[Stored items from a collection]
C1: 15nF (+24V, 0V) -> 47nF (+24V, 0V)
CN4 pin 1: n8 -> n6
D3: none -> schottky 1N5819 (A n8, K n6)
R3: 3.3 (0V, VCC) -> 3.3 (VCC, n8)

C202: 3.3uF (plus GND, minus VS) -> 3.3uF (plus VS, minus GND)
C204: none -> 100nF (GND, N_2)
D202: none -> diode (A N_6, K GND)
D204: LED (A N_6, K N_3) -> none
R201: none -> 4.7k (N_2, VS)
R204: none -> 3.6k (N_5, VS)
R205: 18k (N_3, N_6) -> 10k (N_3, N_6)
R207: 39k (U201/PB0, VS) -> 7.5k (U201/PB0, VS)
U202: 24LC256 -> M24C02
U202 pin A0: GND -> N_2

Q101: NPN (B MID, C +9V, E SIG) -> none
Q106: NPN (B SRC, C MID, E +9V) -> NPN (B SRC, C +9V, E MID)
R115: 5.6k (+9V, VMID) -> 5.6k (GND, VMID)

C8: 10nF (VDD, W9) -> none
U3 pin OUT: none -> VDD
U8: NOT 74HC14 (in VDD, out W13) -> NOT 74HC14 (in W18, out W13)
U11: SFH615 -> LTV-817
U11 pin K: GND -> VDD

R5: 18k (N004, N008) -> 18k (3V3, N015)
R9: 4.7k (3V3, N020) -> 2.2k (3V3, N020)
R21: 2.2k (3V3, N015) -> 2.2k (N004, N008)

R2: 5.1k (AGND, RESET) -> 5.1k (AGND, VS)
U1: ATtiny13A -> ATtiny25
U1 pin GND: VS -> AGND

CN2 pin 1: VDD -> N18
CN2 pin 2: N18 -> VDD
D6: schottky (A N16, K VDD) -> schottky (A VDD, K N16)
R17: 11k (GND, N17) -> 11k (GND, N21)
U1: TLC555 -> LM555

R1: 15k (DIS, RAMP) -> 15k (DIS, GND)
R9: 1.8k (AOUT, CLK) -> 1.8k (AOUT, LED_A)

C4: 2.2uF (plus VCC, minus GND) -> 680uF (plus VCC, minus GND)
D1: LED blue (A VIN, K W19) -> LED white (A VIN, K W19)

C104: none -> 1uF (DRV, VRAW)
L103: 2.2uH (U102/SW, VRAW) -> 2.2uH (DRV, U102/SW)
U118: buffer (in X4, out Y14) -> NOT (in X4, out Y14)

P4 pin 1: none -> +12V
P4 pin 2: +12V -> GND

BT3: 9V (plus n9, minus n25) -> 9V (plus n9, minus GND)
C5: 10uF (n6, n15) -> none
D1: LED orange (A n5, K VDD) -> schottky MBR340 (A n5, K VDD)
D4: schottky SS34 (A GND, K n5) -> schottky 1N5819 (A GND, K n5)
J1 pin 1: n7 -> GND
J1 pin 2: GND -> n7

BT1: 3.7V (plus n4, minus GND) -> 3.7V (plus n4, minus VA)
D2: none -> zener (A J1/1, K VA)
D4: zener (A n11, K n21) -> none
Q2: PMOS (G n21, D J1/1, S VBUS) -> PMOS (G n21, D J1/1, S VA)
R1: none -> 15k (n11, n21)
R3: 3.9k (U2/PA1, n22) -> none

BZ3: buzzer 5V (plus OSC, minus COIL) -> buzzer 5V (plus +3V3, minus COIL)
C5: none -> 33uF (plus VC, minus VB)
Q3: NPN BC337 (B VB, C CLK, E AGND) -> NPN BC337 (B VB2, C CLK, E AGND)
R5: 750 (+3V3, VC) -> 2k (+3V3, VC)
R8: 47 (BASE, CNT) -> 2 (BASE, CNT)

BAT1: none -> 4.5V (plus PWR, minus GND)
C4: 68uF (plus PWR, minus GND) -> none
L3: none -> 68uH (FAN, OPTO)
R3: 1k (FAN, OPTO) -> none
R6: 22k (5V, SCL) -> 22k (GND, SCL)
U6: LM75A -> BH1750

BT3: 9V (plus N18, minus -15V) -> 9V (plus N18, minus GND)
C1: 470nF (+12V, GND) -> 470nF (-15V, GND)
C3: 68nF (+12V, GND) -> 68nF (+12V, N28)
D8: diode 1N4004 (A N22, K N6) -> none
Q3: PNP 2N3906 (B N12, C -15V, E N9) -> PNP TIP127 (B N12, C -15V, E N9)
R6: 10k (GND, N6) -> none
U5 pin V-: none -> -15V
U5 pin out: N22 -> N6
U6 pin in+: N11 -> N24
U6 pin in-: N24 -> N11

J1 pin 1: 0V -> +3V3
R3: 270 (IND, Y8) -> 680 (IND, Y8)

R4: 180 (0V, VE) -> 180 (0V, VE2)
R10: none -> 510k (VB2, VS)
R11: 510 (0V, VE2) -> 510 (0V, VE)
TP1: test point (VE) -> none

- **WHAT TO DO**:
Given the records above, restate word for word only the lines starting at the one with "R9: 4.7k (3V3, N020) -> 2.2k (3V3, N020)" and ending at the one with "CN2 pin 2: N18 -> VDD".

- **RESPONSE**:
R9: 4.7k (3V3, N020) -> 2.2k (3V3, N020)
R21: 2.2k (3V3, N015) -> 2.2k (N004, N008)

R2: 5.1k (AGND, RESET) -> 5.1k (AGND, VS)
U1: ATtiny13A -> ATtiny25
U1 pin GND: VS -> AGND

CN2 pin 1: VDD -> N18
CN2 pin 2: N18 -> VDD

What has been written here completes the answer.